> **Source data**
_ _ _ _
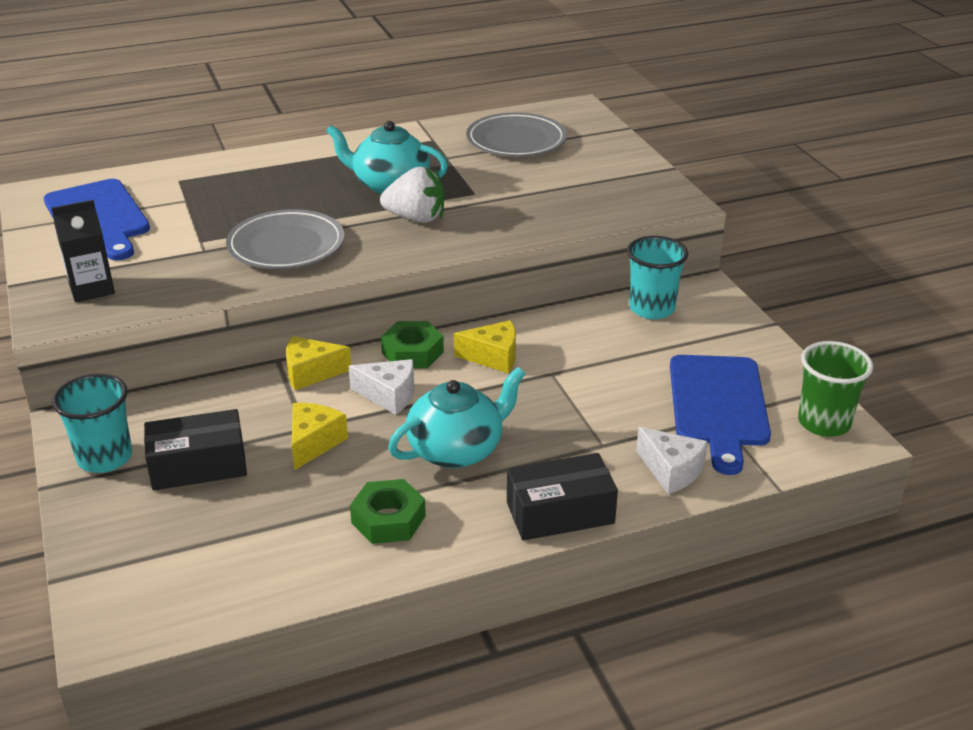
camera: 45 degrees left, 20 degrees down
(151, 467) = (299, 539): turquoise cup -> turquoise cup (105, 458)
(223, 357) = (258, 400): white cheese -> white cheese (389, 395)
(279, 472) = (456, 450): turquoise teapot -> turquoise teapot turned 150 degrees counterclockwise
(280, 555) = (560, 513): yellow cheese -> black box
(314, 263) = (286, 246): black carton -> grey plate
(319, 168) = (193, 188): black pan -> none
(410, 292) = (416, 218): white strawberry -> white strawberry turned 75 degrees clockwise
_ _ _ _
> **About this task**
Work out how many lines in the records hold the word "degrees", and answer with that number alone.

> **Response to the task**
3